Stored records

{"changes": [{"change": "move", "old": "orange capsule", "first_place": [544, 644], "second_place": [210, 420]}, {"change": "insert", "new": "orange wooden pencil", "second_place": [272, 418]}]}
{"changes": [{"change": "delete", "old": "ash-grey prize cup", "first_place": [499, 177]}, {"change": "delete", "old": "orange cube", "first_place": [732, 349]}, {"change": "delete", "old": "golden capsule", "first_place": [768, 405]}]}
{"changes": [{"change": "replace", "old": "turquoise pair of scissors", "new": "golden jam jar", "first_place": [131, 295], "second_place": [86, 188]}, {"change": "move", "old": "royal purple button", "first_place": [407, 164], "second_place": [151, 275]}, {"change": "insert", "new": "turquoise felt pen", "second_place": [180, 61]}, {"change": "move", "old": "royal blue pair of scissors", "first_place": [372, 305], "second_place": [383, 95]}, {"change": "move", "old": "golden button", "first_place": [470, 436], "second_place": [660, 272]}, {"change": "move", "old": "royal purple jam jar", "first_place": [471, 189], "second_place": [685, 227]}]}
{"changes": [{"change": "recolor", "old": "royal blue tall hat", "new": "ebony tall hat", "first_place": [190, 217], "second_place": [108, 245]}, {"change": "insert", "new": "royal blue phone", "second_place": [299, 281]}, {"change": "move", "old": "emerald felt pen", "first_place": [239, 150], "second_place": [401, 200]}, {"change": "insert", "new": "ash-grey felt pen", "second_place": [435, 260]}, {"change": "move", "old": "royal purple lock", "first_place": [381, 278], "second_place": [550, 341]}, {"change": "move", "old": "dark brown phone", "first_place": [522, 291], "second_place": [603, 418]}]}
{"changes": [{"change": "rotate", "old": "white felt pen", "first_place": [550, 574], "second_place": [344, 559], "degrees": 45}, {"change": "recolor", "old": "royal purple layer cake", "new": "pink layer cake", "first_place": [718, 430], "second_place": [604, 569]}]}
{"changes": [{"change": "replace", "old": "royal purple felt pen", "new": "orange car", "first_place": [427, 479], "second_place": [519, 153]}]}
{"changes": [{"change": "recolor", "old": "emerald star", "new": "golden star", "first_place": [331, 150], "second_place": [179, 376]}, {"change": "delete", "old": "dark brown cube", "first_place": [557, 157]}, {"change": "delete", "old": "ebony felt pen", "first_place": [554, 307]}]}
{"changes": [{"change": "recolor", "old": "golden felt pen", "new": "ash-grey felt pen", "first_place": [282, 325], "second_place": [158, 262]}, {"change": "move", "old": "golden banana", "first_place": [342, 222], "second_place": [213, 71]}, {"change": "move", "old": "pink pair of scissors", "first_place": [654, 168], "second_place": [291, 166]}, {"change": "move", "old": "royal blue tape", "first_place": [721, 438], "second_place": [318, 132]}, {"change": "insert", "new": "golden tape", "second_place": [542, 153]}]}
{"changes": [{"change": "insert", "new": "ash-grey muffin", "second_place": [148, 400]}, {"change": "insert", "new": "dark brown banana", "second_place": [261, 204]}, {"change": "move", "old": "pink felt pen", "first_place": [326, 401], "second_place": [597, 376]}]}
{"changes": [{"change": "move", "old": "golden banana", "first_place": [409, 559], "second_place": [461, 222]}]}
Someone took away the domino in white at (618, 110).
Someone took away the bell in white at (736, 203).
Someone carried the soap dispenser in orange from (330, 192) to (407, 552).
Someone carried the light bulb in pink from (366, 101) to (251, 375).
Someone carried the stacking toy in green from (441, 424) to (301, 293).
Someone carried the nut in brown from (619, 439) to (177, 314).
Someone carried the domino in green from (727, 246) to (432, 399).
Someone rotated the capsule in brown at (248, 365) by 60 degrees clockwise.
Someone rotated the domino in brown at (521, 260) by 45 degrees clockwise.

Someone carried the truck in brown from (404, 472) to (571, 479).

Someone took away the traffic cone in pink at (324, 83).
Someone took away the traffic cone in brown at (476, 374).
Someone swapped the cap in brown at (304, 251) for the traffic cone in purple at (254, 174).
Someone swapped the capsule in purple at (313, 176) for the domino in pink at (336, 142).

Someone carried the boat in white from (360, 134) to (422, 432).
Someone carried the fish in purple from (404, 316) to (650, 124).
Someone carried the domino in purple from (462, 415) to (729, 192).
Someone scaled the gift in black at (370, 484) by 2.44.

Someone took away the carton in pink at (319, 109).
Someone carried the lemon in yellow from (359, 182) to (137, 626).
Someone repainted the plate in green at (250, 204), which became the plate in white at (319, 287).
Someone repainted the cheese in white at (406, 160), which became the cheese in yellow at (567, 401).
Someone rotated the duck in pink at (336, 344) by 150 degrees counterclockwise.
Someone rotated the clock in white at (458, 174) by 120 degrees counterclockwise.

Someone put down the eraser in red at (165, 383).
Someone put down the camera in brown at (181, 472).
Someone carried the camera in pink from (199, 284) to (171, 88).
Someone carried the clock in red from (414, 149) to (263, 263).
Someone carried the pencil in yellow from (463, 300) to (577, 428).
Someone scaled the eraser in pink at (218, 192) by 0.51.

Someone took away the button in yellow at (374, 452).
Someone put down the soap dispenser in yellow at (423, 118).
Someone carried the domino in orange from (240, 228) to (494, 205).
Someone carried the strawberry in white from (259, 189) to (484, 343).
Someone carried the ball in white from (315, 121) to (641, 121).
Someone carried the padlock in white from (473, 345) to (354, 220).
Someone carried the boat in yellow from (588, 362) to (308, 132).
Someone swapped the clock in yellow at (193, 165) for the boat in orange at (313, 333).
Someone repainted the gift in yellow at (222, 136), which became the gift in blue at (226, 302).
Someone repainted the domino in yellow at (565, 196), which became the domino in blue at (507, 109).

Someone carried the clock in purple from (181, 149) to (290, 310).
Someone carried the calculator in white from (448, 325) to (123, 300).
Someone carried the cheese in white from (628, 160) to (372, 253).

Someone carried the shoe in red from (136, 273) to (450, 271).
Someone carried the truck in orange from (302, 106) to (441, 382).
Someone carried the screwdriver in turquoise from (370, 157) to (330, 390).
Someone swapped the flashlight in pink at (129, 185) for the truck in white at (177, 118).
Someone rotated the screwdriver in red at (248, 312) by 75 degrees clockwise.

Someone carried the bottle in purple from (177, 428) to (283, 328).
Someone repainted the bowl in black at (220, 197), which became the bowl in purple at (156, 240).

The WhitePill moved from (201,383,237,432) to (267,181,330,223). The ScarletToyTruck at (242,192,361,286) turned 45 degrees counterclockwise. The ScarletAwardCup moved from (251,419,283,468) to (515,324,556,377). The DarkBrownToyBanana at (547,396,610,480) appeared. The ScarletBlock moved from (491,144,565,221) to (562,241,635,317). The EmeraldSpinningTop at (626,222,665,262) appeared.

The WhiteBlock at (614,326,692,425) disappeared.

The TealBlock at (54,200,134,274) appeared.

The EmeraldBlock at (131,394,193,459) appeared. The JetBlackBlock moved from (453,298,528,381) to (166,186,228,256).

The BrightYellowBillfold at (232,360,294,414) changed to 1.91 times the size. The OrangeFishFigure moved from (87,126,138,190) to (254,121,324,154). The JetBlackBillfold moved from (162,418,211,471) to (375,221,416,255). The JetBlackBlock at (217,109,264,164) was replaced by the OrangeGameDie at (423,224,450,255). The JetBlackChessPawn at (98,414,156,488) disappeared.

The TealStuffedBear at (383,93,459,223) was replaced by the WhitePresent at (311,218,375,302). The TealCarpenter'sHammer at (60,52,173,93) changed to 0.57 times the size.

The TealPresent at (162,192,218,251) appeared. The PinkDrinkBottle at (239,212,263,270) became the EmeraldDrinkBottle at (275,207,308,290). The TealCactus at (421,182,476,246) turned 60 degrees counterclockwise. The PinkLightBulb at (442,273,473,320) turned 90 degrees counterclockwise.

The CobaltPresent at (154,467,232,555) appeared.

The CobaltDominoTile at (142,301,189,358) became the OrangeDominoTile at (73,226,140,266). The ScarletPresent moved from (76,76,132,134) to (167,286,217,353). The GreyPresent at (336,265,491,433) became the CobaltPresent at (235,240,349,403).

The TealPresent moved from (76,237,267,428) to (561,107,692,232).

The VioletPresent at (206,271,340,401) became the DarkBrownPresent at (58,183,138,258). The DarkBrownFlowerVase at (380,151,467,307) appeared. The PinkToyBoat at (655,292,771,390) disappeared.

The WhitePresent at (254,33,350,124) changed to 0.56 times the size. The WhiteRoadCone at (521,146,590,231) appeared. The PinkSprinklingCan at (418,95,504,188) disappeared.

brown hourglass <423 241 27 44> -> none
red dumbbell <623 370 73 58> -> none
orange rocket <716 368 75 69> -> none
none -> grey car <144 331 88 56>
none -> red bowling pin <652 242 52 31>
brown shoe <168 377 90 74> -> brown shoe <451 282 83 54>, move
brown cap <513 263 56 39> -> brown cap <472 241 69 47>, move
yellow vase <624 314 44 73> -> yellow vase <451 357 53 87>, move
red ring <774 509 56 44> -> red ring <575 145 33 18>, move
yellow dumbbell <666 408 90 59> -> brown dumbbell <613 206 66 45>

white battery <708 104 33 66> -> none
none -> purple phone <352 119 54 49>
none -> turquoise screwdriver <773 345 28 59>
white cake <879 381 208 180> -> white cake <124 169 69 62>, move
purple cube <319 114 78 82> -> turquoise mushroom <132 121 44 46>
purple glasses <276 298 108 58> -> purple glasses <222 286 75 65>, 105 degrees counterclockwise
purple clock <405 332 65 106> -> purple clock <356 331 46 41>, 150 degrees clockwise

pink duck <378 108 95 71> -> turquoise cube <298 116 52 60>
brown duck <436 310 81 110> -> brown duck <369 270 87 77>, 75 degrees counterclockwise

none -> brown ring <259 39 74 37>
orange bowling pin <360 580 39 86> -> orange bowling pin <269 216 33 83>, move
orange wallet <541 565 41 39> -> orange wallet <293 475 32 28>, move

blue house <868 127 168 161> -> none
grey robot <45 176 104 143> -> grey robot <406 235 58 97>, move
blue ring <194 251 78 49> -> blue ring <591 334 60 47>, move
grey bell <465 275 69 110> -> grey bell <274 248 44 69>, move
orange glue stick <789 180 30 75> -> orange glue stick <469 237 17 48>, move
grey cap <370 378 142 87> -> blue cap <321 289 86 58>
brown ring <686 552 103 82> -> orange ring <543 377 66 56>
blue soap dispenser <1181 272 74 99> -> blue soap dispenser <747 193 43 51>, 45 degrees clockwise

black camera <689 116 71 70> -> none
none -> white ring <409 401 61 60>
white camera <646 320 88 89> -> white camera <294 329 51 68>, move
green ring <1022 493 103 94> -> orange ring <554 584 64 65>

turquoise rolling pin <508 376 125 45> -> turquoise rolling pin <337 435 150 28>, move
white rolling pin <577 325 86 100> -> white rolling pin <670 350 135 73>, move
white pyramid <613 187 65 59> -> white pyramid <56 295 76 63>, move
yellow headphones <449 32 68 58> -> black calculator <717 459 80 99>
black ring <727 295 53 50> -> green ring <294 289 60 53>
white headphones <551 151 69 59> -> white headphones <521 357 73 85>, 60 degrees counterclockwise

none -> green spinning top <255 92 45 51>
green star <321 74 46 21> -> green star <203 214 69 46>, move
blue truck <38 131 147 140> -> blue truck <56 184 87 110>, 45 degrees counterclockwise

#### What needs to be done:
From the records above, quote only the lines running from the line with "Someone carried the nut" to the line with "Someone rotated the capsule", both lines included.

#### Completed task:
Someone carried the nut in brown from (619, 439) to (177, 314).
Someone carried the domino in green from (727, 246) to (432, 399).
Someone rotated the capsule in brown at (248, 365) by 60 degrees clockwise.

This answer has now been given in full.